● Data for processing:

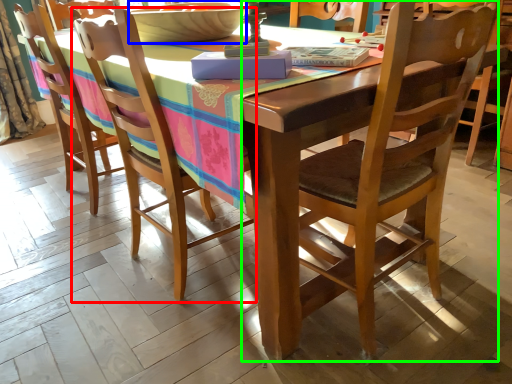
Question: Considering the real-world distances, which object is farthest from chair (highlighted by a red box)? bowl (highlighted by a blue box) or chair (highlighted by a green box)?

Choices:
 (A) bowl
 (B) chair

Answer: (B)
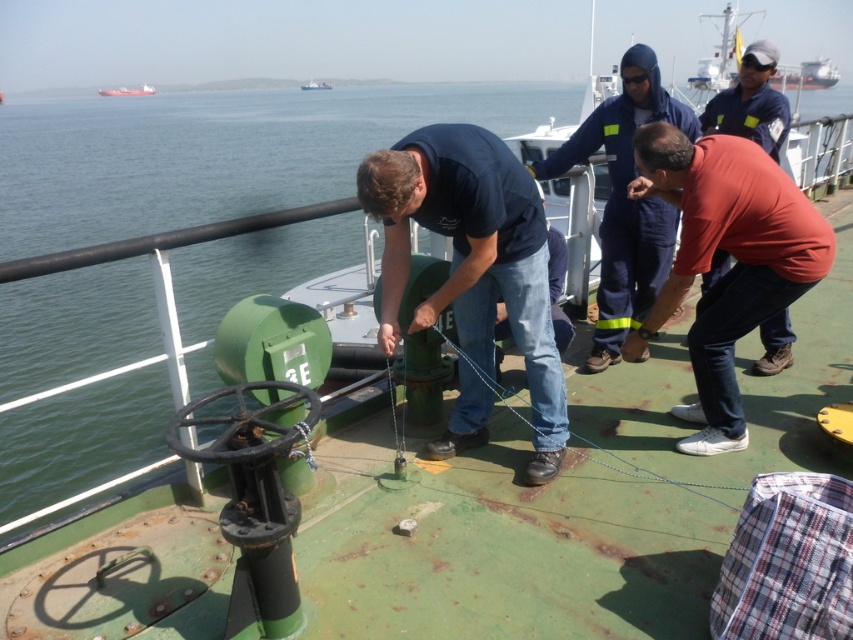
Does dark blue uniform at center appear under brushed metal boat at upper center?

Yes.

Where is `dark blue uniform at center`? dark blue uniform at center is located at coordinates (625, 200).

The height and width of the screenshot is (640, 853). I want to click on dark blue uniform at center, so (x=625, y=200).

Does point (494, 209) come behind point (123, 88)?

No.

Locate an element on the screen. The image size is (853, 640). matte green pipe at center is located at coordinates click(x=473, y=272).

Is point (728, 54) more distant than point (126, 96)?

No, (728, 54) is in front of (126, 96).

Does brushed metal boat at upper center appear on the left side of red matte cargo ship at upper left?

No, brushed metal boat at upper center is not to the left of red matte cargo ship at upper left.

● Short exercise: Show each line of the items above that contains the word "upper".

● Written solution:
Does dark blue uniform at center appear under brushed metal boat at upper center?
Does brushed metal boat at upper center appear on the left side of red matte cargo ship at upper left?
No, brushed metal boat at upper center is not to the left of red matte cargo ship at upper left.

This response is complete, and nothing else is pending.